→ Provided data
____

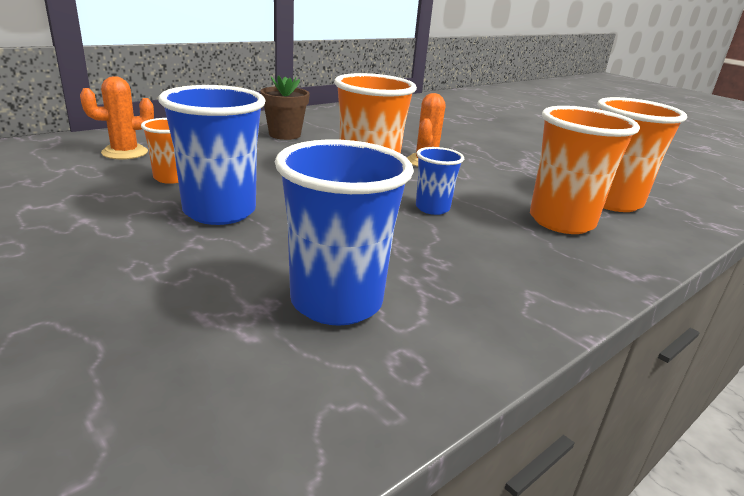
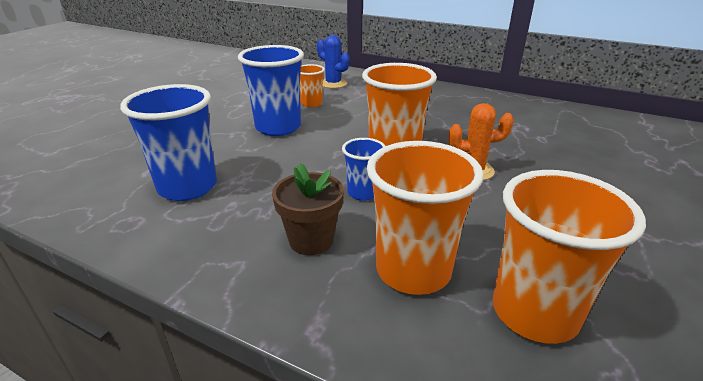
camera: 70 degrees right, 5 degrees up
(125, 152) = (333, 84): orange cactus -> blue cactus
(285, 135) = (439, 107): brown flower pot -> brown flower pot (311, 240)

____

→ What you will do
Leave out the pictures and reproduce the rest of the listing exactly.

→ Answer to the exercise
camera: 70 degrees right, 5 degrees up
(125, 152) = (333, 84): orange cactus -> blue cactus
(285, 135) = (439, 107): brown flower pot -> brown flower pot (311, 240)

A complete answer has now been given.